Dataset records below:
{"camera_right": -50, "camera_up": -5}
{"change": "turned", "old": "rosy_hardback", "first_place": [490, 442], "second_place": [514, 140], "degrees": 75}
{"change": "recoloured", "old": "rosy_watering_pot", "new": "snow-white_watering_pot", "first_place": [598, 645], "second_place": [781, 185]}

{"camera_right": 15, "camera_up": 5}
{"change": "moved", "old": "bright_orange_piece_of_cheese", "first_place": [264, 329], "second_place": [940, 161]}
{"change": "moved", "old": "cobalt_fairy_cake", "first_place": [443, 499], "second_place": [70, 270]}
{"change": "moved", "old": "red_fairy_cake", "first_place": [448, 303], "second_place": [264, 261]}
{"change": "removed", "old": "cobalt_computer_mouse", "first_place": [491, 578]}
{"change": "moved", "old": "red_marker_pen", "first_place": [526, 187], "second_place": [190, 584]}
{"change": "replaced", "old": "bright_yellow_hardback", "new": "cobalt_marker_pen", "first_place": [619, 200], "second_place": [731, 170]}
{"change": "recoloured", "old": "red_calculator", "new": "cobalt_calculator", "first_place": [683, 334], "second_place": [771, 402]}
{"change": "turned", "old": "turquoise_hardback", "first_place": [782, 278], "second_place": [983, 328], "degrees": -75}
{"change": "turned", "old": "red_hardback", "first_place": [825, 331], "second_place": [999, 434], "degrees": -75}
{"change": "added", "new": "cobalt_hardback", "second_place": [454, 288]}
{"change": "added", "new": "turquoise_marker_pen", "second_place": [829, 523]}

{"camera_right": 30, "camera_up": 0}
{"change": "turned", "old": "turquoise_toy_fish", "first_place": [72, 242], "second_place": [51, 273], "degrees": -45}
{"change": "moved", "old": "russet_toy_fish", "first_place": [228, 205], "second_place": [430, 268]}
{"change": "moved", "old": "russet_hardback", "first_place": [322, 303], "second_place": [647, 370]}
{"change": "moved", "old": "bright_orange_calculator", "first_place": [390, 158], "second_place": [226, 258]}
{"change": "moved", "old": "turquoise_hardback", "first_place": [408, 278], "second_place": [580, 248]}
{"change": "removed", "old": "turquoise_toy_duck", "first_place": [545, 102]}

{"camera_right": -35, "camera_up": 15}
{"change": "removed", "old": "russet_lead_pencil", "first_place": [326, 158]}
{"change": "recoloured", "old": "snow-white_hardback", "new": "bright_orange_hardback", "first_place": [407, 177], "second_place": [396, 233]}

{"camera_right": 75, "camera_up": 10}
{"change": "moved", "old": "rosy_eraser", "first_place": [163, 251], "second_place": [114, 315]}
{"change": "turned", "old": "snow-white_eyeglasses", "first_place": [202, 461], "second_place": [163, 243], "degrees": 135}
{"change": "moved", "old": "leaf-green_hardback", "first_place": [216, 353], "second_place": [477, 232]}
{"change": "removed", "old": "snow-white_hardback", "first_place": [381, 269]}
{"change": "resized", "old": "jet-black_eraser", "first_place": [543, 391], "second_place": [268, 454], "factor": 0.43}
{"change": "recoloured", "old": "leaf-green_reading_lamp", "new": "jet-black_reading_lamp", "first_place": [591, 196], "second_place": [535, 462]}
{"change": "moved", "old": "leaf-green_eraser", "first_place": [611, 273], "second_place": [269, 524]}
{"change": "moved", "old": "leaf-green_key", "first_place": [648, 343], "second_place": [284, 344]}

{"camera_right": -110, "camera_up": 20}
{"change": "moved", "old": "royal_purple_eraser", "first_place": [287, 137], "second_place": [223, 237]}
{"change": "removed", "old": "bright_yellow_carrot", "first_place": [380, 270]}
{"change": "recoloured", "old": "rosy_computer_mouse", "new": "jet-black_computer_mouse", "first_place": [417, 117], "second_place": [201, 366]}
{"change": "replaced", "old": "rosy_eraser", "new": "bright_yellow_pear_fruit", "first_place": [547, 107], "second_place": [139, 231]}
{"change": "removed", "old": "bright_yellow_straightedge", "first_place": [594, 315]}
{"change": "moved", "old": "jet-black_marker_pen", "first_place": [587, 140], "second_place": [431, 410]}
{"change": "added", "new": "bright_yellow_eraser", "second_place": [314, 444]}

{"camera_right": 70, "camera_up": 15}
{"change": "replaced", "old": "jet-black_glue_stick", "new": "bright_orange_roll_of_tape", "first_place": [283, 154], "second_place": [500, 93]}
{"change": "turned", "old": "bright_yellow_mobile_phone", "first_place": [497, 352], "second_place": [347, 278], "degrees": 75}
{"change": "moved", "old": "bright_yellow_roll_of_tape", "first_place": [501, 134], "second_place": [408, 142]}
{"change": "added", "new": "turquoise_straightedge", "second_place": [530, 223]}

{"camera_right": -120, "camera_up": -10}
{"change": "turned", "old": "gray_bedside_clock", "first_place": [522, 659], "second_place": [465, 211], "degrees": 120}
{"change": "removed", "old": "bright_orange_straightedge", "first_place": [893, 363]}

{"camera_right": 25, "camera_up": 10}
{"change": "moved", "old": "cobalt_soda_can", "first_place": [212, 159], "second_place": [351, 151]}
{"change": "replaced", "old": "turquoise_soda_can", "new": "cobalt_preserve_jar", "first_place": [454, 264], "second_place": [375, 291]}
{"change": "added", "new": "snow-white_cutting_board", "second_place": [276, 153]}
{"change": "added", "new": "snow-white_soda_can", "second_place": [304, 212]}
End of Dataset records.
* What is expected
Please find all lines of the entries that hold the string "recoloured" and copy them.

* Output of the exercise
{"change": "recoloured", "old": "rosy_watering_pot", "new": "snow-white_watering_pot", "first_place": [598, 645], "second_place": [781, 185]}
{"change": "recoloured", "old": "red_calculator", "new": "cobalt_calculator", "first_place": [683, 334], "second_place": [771, 402]}
{"change": "recoloured", "old": "snow-white_hardback", "new": "bright_orange_hardback", "first_place": [407, 177], "second_place": [396, 233]}
{"change": "recoloured", "old": "leaf-green_reading_lamp", "new": "jet-black_reading_lamp", "first_place": [591, 196], "second_place": [535, 462]}
{"change": "recoloured", "old": "rosy_computer_mouse", "new": "jet-black_computer_mouse", "first_place": [417, 117], "second_place": [201, 366]}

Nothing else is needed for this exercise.